Provided data ::
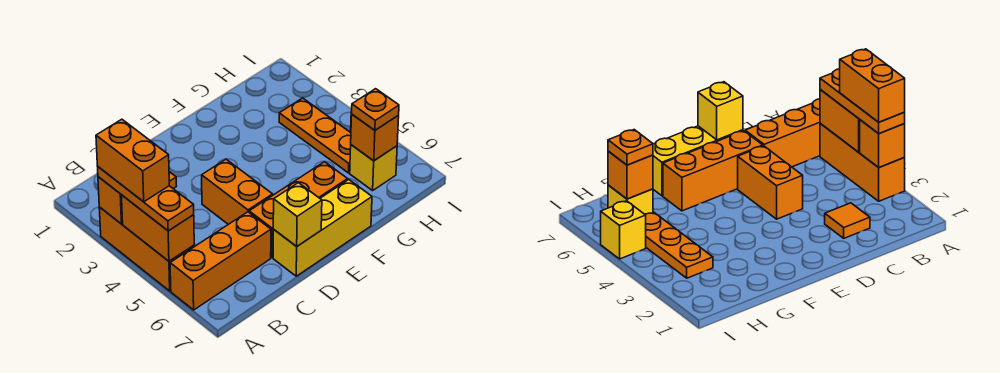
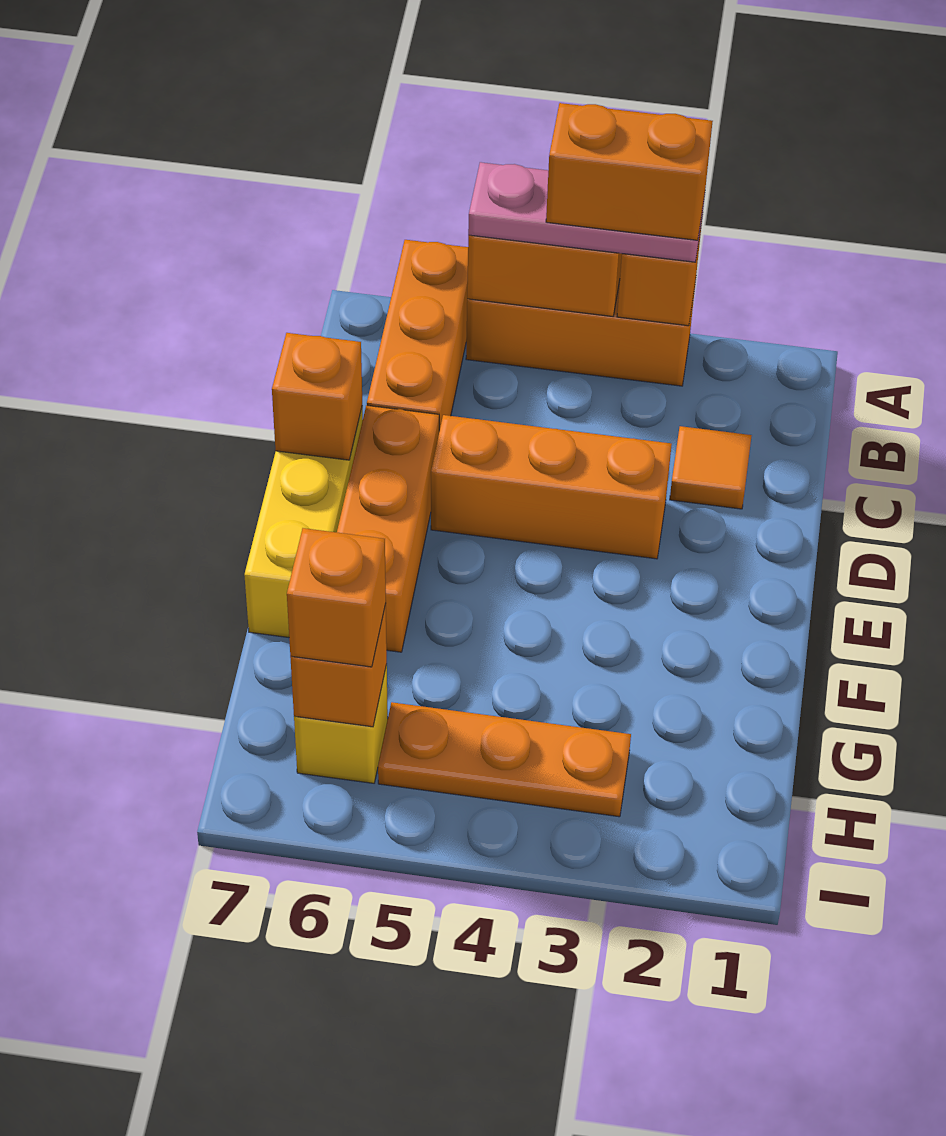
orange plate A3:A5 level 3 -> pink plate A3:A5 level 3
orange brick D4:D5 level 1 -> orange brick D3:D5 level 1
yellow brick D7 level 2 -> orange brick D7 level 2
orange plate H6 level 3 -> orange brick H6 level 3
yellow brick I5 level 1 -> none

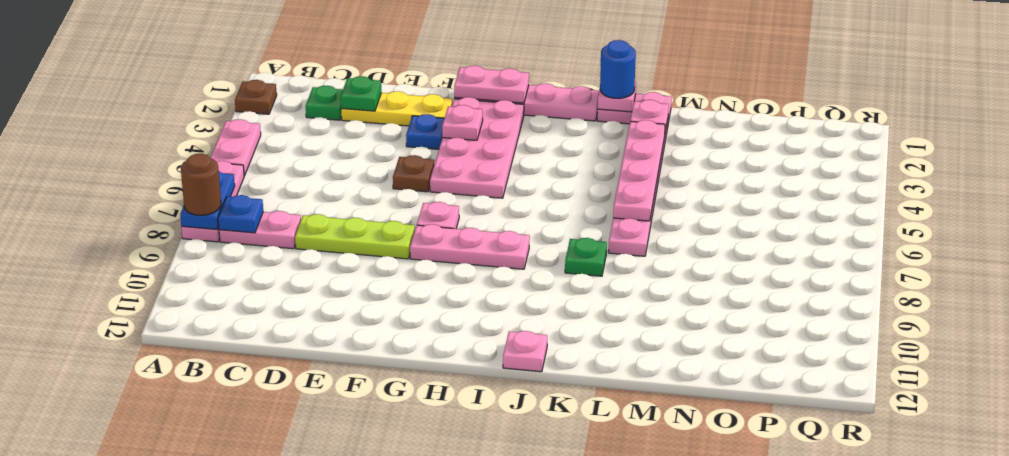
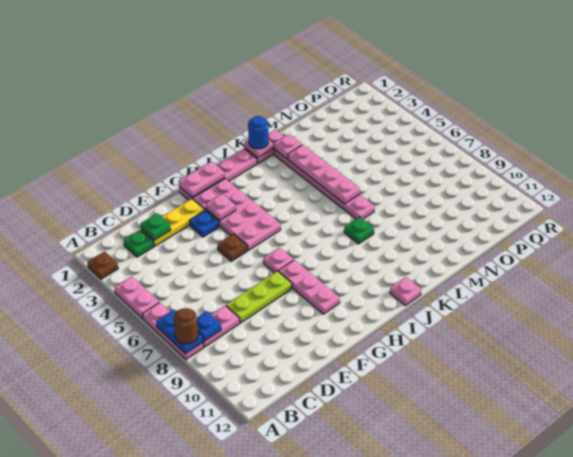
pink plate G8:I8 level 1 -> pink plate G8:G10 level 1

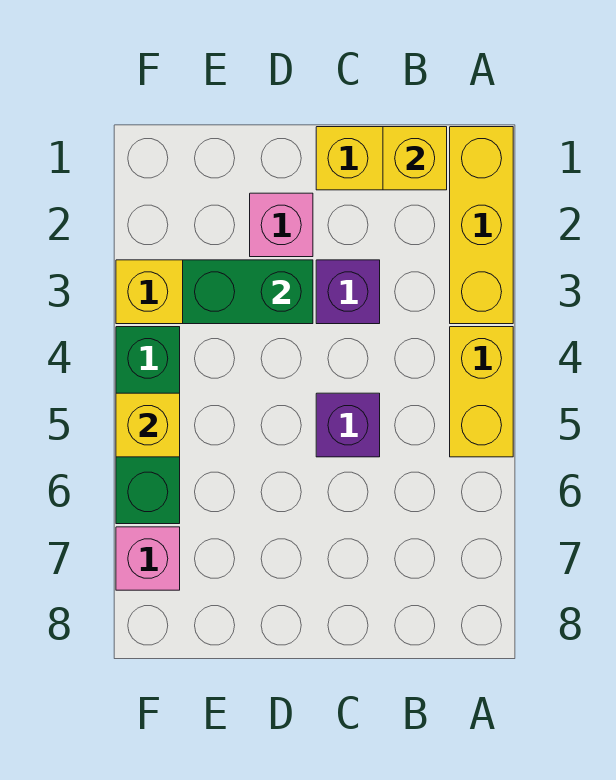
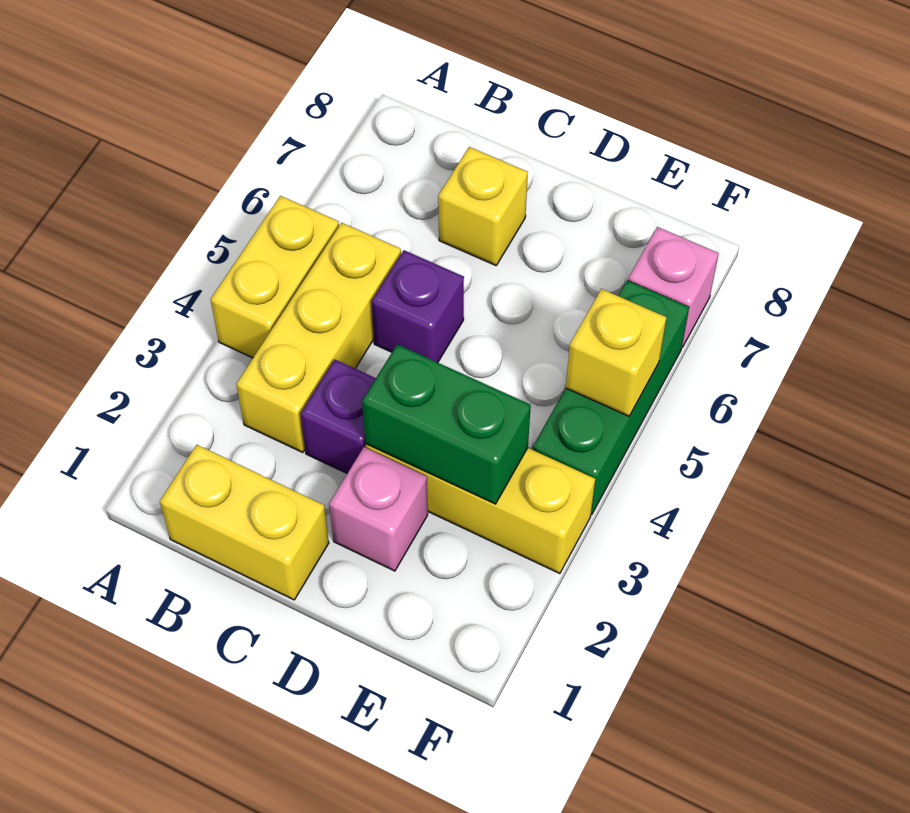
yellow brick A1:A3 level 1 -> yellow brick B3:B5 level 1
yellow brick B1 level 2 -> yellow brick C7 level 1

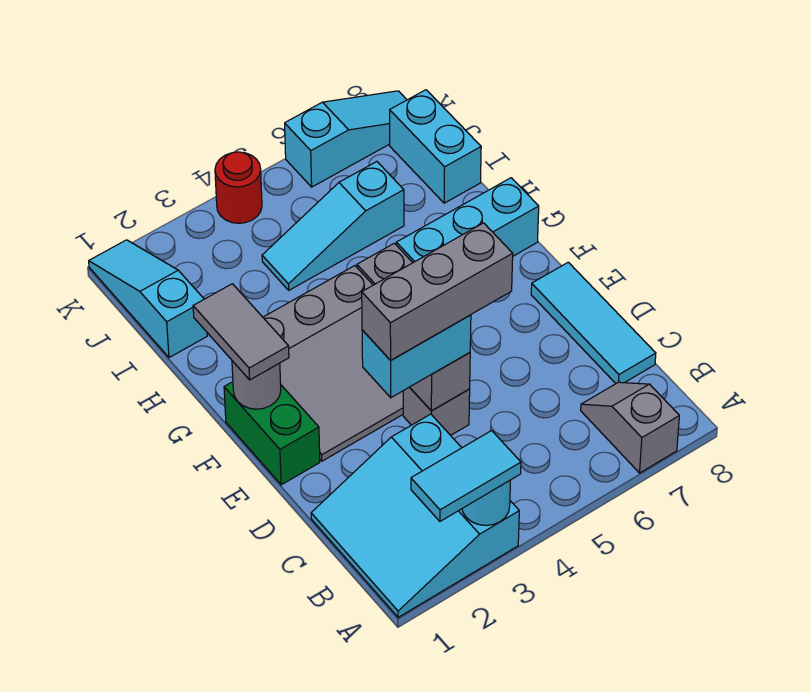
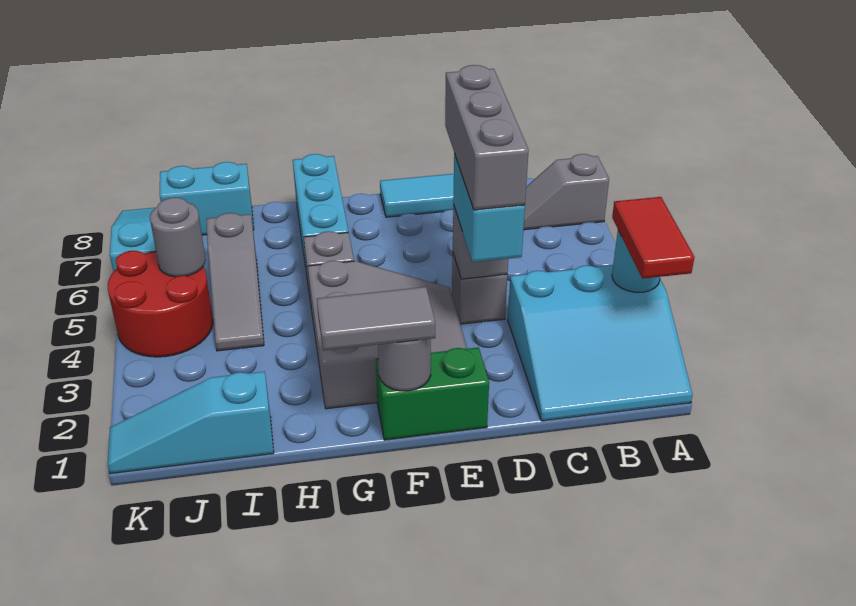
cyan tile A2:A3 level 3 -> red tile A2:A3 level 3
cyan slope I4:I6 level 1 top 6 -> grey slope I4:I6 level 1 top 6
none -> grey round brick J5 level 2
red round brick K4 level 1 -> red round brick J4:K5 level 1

Work order ::
Go through the listing and work out how many lines include the string "plate". Give only the number.

Exercise response ::
3